= The problem =
From the entries below, output the line with "none -> yellow lamp [441,125,508,239]" and each following line up to and including the line with "black mouse [268,285,340,326]", exactly as written.

= Working data =

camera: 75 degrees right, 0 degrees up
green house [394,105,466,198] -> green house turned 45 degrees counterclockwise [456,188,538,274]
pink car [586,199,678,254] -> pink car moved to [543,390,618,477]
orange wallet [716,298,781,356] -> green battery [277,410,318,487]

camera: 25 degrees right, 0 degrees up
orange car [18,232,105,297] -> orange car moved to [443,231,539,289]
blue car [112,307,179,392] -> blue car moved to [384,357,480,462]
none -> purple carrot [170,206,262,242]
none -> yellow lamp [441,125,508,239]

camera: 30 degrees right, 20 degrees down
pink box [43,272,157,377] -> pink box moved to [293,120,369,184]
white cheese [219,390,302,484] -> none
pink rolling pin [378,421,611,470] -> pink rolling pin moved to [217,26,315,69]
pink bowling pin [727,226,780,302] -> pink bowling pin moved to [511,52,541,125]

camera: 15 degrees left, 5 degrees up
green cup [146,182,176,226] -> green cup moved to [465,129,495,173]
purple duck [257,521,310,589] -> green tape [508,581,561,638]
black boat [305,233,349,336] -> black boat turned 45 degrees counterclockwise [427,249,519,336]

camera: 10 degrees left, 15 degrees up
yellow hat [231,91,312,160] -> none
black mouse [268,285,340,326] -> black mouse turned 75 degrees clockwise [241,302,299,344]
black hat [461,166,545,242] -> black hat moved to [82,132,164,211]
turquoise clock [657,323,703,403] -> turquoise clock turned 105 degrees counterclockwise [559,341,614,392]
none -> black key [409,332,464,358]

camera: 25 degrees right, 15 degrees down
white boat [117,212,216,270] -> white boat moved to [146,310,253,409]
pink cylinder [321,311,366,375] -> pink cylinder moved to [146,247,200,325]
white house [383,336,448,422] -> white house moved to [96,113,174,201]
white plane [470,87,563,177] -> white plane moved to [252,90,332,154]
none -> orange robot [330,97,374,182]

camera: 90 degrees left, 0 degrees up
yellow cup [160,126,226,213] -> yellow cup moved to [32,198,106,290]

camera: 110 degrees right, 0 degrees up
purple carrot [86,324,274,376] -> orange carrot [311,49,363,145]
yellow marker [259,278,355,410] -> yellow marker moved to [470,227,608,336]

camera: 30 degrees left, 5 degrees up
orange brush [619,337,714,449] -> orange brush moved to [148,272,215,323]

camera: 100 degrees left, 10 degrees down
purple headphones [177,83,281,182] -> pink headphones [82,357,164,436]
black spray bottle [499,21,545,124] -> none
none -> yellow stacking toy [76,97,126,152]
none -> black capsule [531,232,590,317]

= Exercise result =
none -> yellow lamp [441,125,508,239]

camera: 30 degrees right, 20 degrees down
pink box [43,272,157,377] -> pink box moved to [293,120,369,184]
white cheese [219,390,302,484] -> none
pink rolling pin [378,421,611,470] -> pink rolling pin moved to [217,26,315,69]
pink bowling pin [727,226,780,302] -> pink bowling pin moved to [511,52,541,125]

camera: 15 degrees left, 5 degrees up
green cup [146,182,176,226] -> green cup moved to [465,129,495,173]
purple duck [257,521,310,589] -> green tape [508,581,561,638]
black boat [305,233,349,336] -> black boat turned 45 degrees counterclockwise [427,249,519,336]

camera: 10 degrees left, 15 degrees up
yellow hat [231,91,312,160] -> none
black mouse [268,285,340,326] -> black mouse turned 75 degrees clockwise [241,302,299,344]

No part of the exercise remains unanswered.